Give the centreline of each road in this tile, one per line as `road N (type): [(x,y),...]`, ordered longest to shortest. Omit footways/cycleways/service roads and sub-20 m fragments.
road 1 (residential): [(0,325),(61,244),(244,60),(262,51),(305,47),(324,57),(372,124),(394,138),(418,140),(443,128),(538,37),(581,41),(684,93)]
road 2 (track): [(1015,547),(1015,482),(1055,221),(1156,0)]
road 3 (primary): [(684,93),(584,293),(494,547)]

+--

§ TASK GOAL
Everything in the listing should be transcribed exactly.

§ RESPONSE BOX
Give the centreline of each road in this tile, one per line as `road N (type): [(x,y),...]`, ordered longest to shortest. Omit footways/cycleways/service roads and sub-20 m fragments.
road 1 (residential): [(0,325),(61,244),(244,60),(262,51),(305,47),(324,57),(372,124),(394,138),(418,140),(443,128),(538,37),(581,41),(684,93)]
road 2 (track): [(1015,547),(1015,482),(1055,221),(1156,0)]
road 3 (primary): [(684,93),(584,293),(494,547)]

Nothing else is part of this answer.